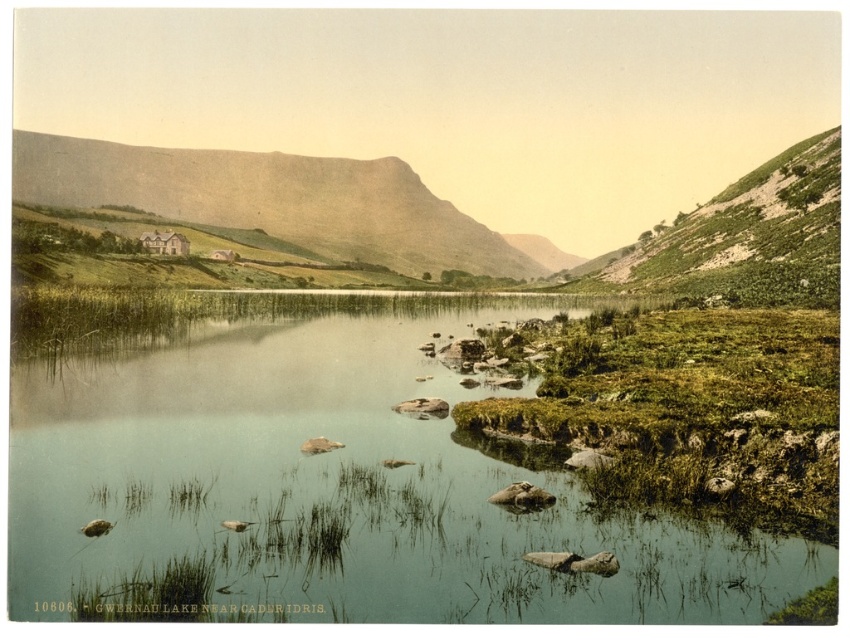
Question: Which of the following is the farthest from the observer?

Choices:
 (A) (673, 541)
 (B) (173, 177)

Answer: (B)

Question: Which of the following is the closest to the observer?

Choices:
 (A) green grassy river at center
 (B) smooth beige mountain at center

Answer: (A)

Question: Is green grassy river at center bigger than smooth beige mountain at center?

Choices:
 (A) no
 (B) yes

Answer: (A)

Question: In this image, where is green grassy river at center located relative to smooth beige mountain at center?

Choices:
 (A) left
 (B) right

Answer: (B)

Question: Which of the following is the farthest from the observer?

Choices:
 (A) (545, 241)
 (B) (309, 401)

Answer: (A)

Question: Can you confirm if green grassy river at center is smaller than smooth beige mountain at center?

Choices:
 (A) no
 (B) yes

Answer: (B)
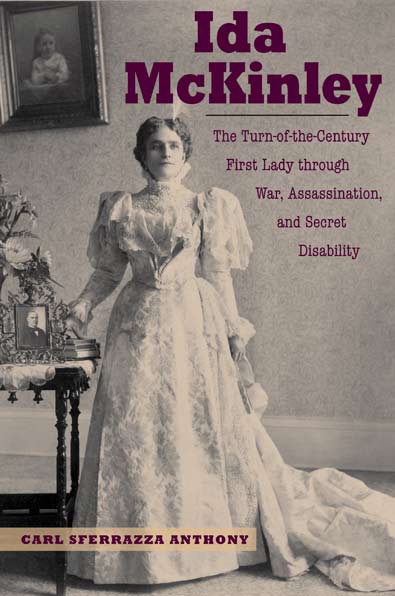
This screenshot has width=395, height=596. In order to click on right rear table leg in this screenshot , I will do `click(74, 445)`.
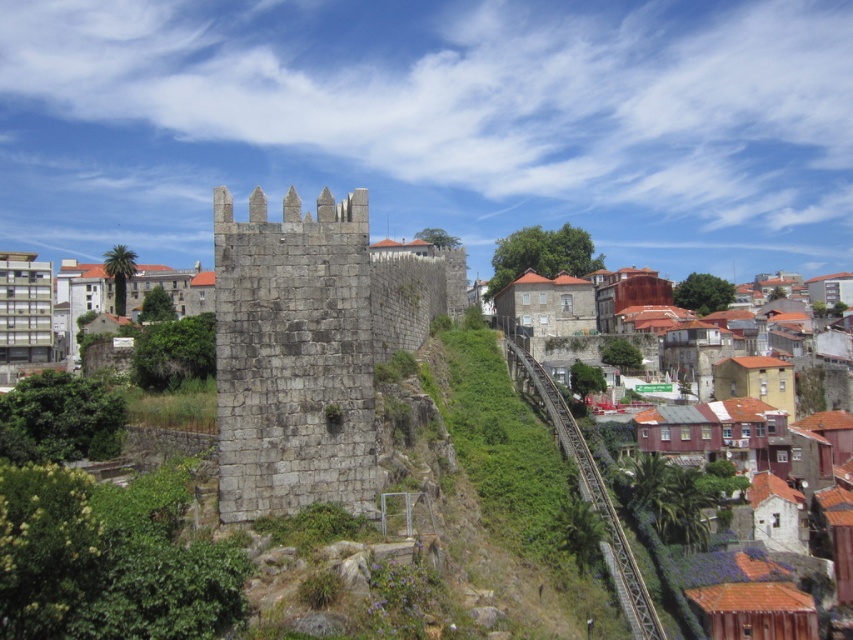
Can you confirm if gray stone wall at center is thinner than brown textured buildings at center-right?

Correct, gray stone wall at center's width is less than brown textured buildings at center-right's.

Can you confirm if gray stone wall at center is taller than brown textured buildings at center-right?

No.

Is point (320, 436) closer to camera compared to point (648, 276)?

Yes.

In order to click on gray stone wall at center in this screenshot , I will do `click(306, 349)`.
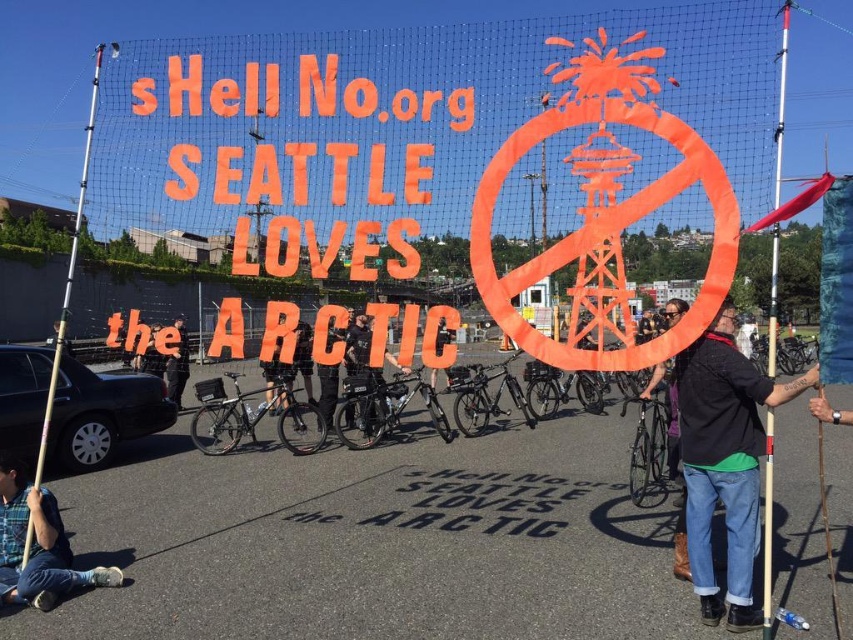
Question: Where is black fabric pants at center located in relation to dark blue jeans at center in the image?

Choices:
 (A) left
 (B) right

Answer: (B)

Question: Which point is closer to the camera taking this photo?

WORK INSTRUCTION -> Copy the whole listing above line for line, leaving out the pictures.

COMPLETED TASK ->
Question: Which of the following is the farthest from the observer?

Choices:
 (A) (673, 541)
 (B) (173, 177)

Answer: (B)

Question: Which of the following is the closest to the observer?

Choices:
 (A) green grassy river at center
 (B) smooth beige mountain at center

Answer: (A)

Question: Is green grassy river at center bigger than smooth beige mountain at center?

Choices:
 (A) no
 (B) yes

Answer: (A)

Question: In this image, where is green grassy river at center located relative to smooth beige mountain at center?

Choices:
 (A) left
 (B) right

Answer: (B)

Question: Which of the following is the farthest from the observer?

Choices:
 (A) (545, 241)
 (B) (309, 401)

Answer: (A)

Question: Can you confirm if green grassy river at center is smaller than smooth beige mountain at center?

Choices:
 (A) no
 (B) yes

Answer: (B)
This screenshot has width=395, height=596. In order to click on right rear table leg in this screenshot , I will do `click(74, 445)`.
Can you confirm if gray stone wall at center is thinner than brown textured buildings at center-right?

Correct, gray stone wall at center's width is less than brown textured buildings at center-right's.

Can you confirm if gray stone wall at center is taller than brown textured buildings at center-right?

No.

Is point (320, 436) closer to camera compared to point (648, 276)?

Yes.

In order to click on gray stone wall at center in this screenshot , I will do `click(306, 349)`.
Question: Where is black fabric pants at center located in relation to dark blue jeans at center in the image?

Choices:
 (A) left
 (B) right

Answer: (B)

Question: Which point is closer to the camera taking this photo?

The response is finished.